··· Exercise material
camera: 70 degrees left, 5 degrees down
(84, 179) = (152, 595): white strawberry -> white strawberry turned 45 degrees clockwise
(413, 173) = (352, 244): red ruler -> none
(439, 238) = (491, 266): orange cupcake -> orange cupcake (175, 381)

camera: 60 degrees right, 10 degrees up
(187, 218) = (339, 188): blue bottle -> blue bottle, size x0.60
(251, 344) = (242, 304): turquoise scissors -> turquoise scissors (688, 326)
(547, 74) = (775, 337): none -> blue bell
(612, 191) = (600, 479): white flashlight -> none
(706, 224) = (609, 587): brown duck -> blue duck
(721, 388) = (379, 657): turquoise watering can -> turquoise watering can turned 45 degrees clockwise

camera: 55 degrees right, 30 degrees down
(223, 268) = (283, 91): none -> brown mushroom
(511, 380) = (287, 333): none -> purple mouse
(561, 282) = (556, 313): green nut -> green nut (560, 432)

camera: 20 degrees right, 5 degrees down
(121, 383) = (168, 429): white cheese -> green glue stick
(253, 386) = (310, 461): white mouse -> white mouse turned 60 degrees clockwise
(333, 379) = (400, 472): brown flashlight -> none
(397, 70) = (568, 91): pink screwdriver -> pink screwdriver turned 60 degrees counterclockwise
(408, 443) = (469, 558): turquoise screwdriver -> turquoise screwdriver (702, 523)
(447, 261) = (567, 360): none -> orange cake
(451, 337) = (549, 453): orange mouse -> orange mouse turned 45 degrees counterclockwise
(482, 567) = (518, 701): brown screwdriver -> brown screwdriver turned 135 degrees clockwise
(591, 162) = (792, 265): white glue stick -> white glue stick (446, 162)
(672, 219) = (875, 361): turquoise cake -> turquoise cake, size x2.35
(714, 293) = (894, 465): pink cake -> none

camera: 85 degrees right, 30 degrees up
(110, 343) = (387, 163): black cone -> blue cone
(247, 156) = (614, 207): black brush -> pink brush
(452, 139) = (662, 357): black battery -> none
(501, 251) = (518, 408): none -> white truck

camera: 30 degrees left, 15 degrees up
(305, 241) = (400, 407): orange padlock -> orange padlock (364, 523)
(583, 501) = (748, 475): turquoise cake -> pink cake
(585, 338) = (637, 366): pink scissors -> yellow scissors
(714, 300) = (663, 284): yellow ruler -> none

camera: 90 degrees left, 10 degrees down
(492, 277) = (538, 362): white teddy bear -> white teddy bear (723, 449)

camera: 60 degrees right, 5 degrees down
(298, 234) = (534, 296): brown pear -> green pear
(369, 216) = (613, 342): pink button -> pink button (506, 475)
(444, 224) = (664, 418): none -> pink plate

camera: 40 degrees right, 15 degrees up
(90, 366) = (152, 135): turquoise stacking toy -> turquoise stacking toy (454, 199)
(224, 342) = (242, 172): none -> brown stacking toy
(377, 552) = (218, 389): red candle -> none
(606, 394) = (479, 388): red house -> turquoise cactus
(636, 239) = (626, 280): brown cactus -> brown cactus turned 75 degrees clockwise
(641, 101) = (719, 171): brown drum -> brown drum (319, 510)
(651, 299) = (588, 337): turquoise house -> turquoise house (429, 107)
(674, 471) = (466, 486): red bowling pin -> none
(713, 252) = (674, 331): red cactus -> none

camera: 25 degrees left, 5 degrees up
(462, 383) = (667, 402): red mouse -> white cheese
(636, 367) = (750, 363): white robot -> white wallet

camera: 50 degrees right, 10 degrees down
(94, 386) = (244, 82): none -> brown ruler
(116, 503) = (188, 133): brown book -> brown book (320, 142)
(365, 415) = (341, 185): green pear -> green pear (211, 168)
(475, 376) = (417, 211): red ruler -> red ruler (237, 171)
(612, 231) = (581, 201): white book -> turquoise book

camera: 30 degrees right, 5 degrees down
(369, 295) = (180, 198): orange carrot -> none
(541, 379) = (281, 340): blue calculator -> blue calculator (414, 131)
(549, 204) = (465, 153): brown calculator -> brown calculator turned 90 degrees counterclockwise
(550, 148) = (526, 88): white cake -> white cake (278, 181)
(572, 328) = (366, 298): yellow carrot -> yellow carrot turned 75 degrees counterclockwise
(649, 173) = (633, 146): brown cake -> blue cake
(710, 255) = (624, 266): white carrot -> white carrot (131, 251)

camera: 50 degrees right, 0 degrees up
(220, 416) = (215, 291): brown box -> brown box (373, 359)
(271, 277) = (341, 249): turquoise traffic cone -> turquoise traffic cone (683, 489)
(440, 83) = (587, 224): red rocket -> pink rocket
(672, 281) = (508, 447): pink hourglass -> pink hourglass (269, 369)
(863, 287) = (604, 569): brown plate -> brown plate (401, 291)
······
Work required: The line above containing "(413, 173) = (352, 244): red ruler -> none", the line containing "(121, 383) = (168, 429): white", and every line between them are to be transcribed exactly; no other line is wanted.

Final answer:
(413, 173) = (352, 244): red ruler -> none
(439, 238) = (491, 266): orange cupcake -> orange cupcake (175, 381)

camera: 60 degrees right, 10 degrees up
(187, 218) = (339, 188): blue bottle -> blue bottle, size x0.60
(251, 344) = (242, 304): turquoise scissors -> turquoise scissors (688, 326)
(547, 74) = (775, 337): none -> blue bell
(612, 191) = (600, 479): white flashlight -> none
(706, 224) = (609, 587): brown duck -> blue duck
(721, 388) = (379, 657): turquoise watering can -> turquoise watering can turned 45 degrees clockwise

camera: 55 degrees right, 30 degrees down
(223, 268) = (283, 91): none -> brown mushroom
(511, 380) = (287, 333): none -> purple mouse
(561, 282) = (556, 313): green nut -> green nut (560, 432)

camera: 20 degrees right, 5 degrees down
(121, 383) = (168, 429): white cheese -> green glue stick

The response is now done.